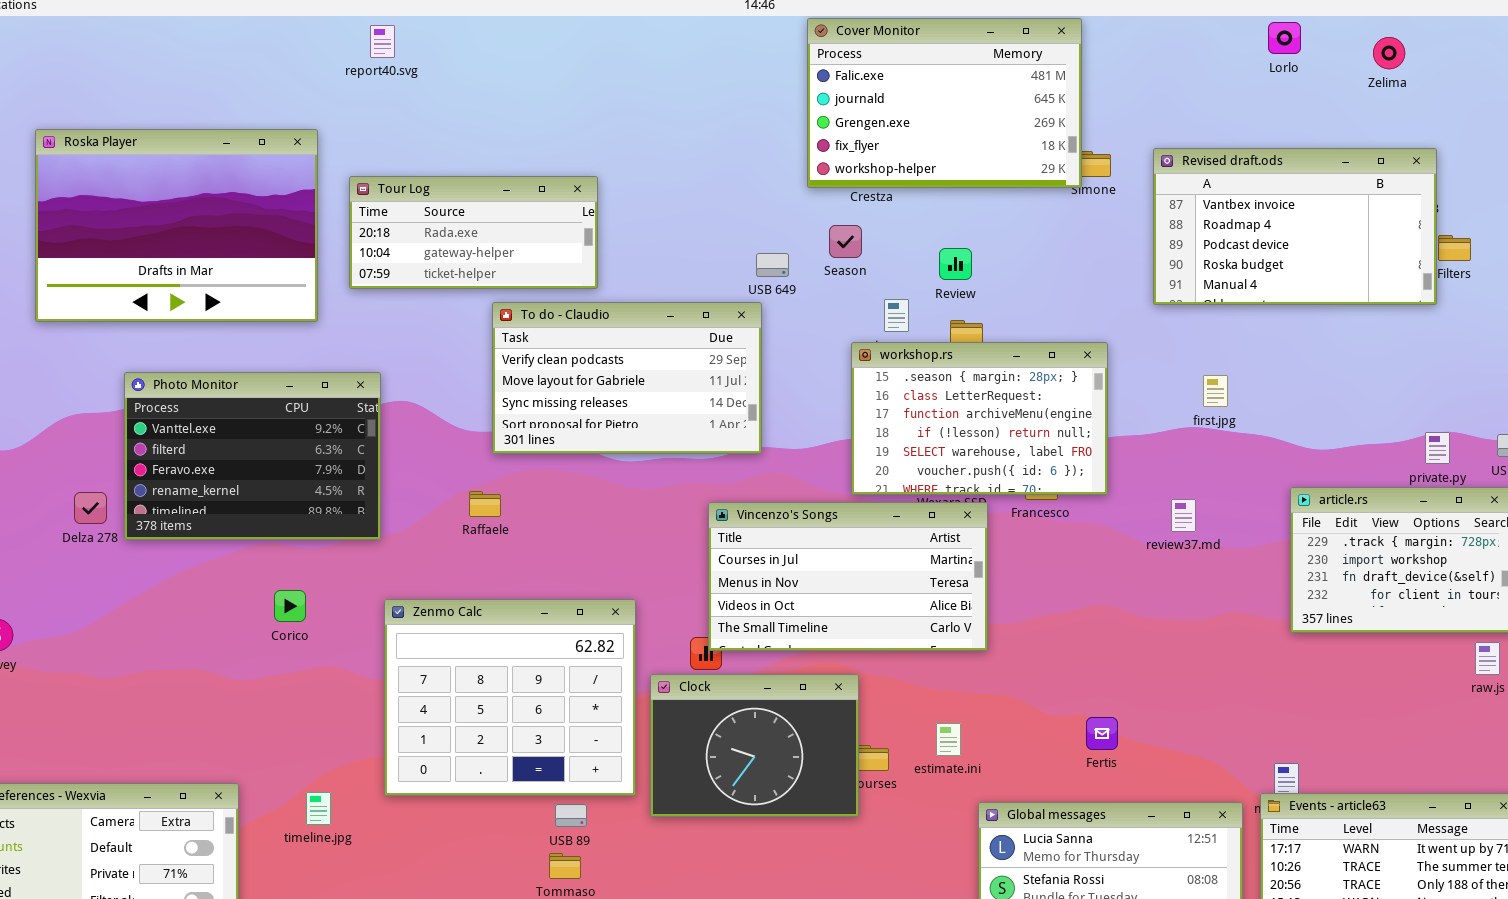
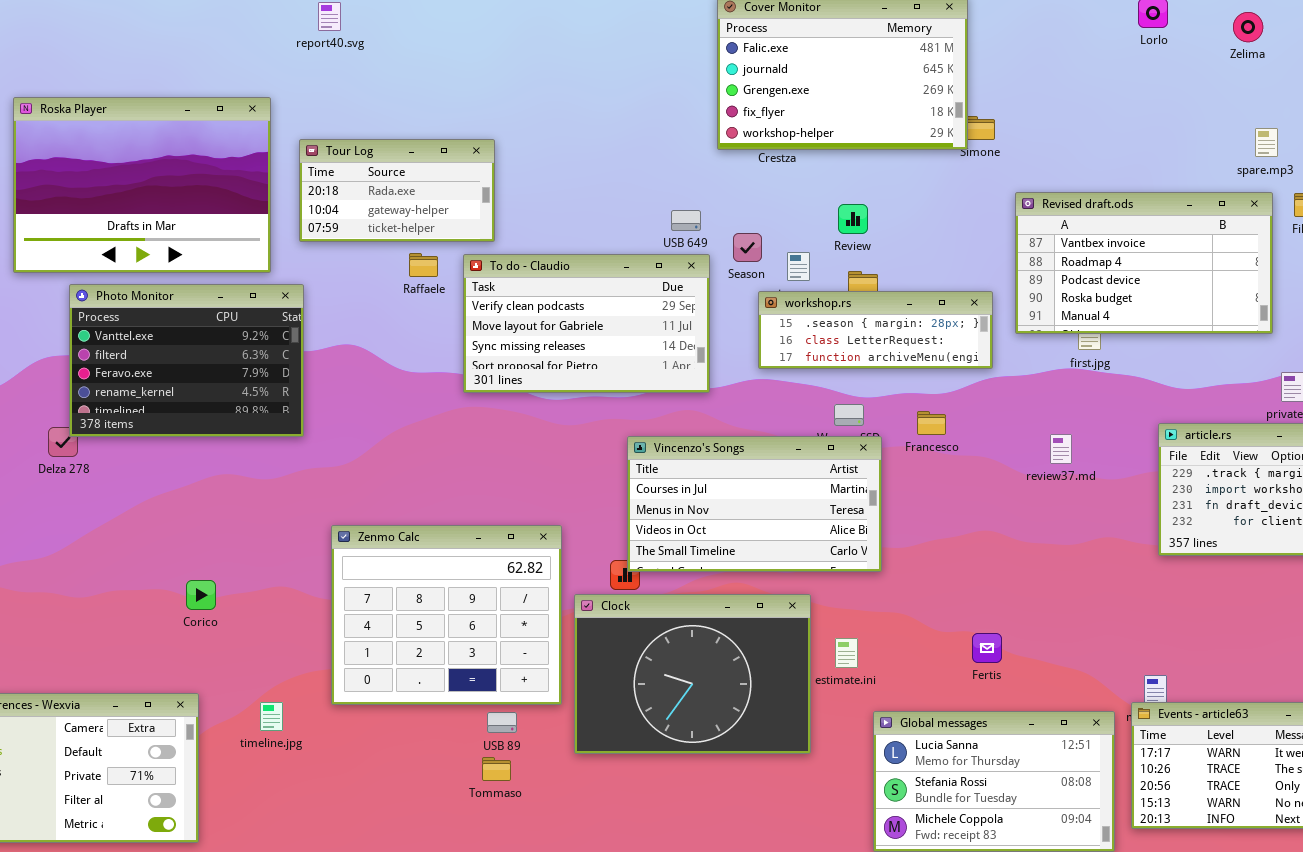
Revised draft.ods: [1153,148,1437,305] -> [1015,192,1273,334], moved
Tour Log: [349,176,598,289] -> [299,139,495,242], resized
Season: [829,225,862,258] -> [733,233,762,262], moved
To do - Claudio: [492,302,762,454] -> [463,254,710,393], moved
workshop.rs: [851,342,1108,495] -> [758,291,993,369], resized
Photo Monitor: [124,372,381,540] -> [69,284,304,437], moved
Raffaele: [469,491,501,517] -> [409,253,438,277], moved
Corico: [274,590,306,622] -> [186,580,216,610], moved
Clock: [650,674,859,817] -> [574,594,811,754], resized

▸ TASK INSTRUCTIONS: Everything from the line with "To do - Claudio: [492,302,762,454]" to the last line of the data is what to return, word for word; leave out the rest.

▸ ANSWER TO THE PROBLEM:
To do - Claudio: [492,302,762,454] -> [463,254,710,393], moved
workshop.rs: [851,342,1108,495] -> [758,291,993,369], resized
Photo Monitor: [124,372,381,540] -> [69,284,304,437], moved
Raffaele: [469,491,501,517] -> [409,253,438,277], moved
Corico: [274,590,306,622] -> [186,580,216,610], moved
Clock: [650,674,859,817] -> [574,594,811,754], resized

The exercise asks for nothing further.